Assignment: Output, word for word, the lines of this listing that fall between the line with "TP2: test point (DAC) -> test point (U3/RST)" and the line with "C3: 4.7uF (plus", counting both of those lines, and no others.

═════ Given data

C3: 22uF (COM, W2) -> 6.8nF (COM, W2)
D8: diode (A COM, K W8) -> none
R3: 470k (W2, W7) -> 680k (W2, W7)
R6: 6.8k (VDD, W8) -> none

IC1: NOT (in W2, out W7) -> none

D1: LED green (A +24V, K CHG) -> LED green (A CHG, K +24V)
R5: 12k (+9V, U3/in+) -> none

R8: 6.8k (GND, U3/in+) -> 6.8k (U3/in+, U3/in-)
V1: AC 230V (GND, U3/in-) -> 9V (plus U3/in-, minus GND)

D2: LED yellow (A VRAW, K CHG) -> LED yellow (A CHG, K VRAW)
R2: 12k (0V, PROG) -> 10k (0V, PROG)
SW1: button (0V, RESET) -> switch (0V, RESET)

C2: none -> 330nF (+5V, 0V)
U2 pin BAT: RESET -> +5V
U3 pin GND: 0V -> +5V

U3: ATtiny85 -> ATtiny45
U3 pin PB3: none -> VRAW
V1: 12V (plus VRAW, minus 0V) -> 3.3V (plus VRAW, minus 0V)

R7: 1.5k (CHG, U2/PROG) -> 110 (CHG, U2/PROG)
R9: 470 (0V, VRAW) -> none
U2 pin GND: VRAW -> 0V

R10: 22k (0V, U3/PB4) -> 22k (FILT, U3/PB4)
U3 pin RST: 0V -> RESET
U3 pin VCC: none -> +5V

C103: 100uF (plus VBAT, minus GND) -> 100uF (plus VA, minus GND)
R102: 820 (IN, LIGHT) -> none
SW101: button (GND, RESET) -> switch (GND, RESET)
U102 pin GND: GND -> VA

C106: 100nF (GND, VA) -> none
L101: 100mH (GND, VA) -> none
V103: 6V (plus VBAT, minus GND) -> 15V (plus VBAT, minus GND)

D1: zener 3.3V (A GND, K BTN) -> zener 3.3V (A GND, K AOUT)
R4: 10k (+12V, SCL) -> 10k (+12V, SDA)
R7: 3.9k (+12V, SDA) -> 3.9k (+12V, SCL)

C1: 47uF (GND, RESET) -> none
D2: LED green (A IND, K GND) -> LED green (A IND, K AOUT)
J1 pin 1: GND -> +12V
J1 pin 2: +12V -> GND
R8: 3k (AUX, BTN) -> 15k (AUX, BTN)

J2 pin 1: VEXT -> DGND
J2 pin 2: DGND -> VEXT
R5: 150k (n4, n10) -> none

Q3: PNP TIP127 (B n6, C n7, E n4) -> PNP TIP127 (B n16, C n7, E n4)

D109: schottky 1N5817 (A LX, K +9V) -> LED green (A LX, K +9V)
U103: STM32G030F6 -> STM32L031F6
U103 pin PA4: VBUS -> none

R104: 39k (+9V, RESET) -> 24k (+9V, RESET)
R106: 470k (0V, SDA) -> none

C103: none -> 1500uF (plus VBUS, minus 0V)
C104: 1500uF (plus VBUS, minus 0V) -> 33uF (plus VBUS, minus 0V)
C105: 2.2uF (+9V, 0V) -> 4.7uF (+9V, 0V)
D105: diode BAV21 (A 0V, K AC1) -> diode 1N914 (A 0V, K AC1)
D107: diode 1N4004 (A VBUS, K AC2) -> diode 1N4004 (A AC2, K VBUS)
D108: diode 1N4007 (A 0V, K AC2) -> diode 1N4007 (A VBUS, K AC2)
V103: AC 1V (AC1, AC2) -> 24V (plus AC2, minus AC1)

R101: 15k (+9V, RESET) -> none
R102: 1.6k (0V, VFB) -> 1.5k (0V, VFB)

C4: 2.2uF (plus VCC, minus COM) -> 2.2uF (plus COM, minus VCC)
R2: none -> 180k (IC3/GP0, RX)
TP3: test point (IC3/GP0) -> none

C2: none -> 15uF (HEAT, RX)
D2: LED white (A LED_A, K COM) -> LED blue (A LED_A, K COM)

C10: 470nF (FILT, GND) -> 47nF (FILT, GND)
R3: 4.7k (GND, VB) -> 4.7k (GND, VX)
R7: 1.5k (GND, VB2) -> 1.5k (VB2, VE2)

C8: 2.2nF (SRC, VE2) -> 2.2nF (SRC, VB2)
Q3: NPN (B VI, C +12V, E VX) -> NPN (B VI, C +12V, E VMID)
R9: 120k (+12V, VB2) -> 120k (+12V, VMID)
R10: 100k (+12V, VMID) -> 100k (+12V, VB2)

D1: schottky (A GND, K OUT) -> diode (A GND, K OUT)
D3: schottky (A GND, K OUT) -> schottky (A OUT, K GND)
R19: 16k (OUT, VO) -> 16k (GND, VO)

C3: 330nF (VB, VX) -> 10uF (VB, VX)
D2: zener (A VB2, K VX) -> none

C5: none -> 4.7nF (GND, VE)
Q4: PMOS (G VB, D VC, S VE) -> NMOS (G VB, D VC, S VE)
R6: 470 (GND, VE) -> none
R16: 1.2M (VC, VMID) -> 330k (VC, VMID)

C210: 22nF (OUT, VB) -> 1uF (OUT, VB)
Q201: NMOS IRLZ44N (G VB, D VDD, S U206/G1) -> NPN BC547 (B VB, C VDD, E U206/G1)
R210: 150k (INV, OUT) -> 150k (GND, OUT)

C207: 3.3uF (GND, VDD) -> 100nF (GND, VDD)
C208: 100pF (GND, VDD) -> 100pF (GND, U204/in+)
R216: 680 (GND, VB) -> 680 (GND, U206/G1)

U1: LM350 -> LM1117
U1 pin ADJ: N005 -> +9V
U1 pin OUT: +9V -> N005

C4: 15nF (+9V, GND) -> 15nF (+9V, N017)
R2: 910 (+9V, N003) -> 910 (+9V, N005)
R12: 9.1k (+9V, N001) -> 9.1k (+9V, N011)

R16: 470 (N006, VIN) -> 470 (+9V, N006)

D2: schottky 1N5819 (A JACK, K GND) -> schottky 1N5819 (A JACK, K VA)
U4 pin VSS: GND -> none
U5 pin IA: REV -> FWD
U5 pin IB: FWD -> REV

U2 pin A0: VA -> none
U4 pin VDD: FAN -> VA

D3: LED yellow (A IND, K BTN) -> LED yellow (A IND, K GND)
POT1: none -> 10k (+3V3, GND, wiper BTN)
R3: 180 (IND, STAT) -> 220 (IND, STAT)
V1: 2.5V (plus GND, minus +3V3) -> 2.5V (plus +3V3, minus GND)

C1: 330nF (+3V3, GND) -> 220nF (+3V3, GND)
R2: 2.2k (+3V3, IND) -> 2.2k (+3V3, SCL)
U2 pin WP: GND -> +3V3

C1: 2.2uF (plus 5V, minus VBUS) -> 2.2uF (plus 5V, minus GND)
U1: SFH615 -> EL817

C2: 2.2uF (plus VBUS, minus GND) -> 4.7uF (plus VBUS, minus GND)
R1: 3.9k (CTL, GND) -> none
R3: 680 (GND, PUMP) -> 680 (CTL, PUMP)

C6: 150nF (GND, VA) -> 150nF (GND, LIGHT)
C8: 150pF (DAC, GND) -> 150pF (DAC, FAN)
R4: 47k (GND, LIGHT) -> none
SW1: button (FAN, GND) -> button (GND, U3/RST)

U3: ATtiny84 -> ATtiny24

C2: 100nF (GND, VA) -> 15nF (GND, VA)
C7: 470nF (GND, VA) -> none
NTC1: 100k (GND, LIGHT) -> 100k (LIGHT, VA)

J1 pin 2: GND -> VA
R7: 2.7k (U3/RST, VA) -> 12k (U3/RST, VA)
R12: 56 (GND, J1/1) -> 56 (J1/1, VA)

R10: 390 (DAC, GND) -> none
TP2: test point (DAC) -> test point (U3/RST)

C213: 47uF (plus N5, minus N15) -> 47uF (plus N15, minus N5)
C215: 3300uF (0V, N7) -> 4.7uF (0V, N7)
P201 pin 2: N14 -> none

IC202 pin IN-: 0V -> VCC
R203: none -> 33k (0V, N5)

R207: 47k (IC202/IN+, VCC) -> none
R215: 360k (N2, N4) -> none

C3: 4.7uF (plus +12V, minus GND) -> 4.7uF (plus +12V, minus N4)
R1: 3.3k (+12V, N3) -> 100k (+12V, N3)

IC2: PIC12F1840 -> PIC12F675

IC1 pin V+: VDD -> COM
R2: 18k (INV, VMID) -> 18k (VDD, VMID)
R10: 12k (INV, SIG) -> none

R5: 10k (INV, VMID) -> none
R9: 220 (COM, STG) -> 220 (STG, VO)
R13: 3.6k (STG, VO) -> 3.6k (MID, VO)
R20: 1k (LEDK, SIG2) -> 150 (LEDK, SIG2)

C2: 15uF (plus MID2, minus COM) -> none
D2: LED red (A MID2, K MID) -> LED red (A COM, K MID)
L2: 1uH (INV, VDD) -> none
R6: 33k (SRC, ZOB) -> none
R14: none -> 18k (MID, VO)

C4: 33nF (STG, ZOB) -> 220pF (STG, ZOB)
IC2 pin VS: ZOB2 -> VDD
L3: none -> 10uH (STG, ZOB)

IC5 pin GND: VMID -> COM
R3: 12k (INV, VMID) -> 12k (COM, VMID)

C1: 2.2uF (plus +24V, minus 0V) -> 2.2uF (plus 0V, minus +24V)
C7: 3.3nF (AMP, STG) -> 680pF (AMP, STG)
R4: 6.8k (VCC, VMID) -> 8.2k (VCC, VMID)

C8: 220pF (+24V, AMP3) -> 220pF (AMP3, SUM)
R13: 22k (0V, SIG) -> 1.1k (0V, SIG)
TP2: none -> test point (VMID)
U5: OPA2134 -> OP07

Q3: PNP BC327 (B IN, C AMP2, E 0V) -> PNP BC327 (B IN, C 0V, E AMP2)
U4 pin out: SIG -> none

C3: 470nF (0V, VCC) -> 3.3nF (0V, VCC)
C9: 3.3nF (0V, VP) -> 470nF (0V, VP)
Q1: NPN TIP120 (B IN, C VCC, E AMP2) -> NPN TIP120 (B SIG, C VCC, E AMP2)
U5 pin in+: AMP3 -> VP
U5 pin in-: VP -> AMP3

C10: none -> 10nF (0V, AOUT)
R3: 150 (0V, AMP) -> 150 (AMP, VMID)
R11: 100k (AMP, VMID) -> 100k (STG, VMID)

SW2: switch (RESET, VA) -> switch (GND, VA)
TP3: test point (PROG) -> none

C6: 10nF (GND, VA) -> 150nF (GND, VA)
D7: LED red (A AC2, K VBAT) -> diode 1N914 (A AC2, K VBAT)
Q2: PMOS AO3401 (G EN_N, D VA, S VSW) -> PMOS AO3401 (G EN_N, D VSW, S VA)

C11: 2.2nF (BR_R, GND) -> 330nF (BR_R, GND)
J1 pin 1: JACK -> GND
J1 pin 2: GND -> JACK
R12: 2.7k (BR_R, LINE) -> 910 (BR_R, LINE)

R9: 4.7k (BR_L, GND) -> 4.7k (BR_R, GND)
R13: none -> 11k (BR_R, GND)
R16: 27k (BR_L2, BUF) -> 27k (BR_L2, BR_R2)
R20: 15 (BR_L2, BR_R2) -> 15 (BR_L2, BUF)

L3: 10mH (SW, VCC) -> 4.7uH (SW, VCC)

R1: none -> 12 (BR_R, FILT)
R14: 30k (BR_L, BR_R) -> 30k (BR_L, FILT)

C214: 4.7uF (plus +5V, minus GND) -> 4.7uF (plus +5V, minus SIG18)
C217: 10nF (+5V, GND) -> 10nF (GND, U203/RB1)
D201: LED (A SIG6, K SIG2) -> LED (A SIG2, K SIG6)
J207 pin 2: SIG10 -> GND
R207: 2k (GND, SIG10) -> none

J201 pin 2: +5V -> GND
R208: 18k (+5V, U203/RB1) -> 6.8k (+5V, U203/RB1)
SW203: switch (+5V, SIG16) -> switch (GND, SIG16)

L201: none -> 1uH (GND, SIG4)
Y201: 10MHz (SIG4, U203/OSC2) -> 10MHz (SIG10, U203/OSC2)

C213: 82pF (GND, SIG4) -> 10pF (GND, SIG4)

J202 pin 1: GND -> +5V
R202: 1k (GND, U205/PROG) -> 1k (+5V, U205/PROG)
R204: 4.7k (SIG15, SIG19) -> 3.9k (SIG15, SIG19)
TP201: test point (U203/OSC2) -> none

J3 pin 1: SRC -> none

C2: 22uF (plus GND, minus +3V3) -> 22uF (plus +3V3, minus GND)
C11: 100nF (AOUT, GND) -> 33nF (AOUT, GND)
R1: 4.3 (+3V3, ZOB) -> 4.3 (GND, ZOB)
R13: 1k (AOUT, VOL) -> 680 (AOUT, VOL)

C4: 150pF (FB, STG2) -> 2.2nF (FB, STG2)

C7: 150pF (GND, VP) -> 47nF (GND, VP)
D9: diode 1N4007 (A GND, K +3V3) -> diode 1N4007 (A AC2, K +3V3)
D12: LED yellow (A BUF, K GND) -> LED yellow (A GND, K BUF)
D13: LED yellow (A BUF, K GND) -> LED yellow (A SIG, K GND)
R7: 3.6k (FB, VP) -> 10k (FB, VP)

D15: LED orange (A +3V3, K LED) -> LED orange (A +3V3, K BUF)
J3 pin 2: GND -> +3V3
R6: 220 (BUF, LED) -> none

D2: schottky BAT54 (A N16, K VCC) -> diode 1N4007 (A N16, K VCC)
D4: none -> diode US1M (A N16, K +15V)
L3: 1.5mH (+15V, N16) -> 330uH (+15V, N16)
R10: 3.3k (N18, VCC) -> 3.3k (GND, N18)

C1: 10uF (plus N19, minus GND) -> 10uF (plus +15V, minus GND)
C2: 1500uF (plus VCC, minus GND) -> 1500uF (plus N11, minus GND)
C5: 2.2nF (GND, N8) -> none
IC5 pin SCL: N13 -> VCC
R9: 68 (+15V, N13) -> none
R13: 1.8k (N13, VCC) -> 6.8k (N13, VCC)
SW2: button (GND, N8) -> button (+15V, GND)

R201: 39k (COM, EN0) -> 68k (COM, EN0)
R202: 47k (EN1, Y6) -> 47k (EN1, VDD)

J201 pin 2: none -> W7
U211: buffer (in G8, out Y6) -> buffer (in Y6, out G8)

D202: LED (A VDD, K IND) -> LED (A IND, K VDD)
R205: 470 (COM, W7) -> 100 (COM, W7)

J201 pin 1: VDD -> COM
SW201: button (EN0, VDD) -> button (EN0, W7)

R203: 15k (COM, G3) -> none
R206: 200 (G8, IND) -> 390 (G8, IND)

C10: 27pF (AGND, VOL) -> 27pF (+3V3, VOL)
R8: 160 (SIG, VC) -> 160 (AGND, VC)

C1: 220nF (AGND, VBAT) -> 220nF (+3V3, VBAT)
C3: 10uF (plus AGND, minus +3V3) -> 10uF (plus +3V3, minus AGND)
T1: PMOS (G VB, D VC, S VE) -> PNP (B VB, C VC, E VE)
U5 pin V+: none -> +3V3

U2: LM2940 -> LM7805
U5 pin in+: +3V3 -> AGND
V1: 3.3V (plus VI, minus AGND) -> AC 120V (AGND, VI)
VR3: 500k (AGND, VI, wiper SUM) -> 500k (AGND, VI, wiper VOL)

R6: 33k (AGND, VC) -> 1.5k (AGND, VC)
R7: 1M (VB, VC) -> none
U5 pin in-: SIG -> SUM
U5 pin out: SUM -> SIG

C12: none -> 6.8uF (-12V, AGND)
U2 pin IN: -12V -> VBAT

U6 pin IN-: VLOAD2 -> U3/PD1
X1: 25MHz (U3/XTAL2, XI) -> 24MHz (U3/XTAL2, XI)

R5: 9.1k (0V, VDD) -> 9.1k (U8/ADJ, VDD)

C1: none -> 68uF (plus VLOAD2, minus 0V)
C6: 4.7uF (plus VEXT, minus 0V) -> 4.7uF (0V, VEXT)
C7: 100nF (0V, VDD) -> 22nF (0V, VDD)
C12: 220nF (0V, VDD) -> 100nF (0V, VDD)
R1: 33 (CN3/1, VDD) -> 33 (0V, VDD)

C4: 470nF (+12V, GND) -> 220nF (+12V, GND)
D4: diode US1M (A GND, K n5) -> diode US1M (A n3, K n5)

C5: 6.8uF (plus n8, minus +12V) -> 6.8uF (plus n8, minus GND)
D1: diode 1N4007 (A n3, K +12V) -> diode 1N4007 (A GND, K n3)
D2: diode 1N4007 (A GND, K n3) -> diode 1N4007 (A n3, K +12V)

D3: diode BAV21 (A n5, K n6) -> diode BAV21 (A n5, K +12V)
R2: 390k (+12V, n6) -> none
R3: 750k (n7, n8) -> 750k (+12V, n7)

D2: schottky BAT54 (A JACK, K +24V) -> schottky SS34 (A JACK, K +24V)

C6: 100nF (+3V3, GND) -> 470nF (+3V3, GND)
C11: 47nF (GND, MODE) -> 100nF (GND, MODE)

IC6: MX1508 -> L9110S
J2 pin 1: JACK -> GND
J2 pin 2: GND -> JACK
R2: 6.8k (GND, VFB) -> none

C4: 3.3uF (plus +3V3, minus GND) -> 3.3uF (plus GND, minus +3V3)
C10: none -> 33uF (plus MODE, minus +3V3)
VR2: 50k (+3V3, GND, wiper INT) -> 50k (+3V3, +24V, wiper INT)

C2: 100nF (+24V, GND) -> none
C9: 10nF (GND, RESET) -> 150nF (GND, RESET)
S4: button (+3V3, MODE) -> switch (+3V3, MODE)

══════════

Answer space:
TP2: test point (DAC) -> test point (U3/RST)

C213: 47uF (plus N5, minus N15) -> 47uF (plus N15, minus N5)
C215: 3300uF (0V, N7) -> 4.7uF (0V, N7)
P201 pin 2: N14 -> none

IC202 pin IN-: 0V -> VCC
R203: none -> 33k (0V, N5)

R207: 47k (IC202/IN+, VCC) -> none
R215: 360k (N2, N4) -> none

C3: 4.7uF (plus +12V, minus GND) -> 4.7uF (plus +12V, minus N4)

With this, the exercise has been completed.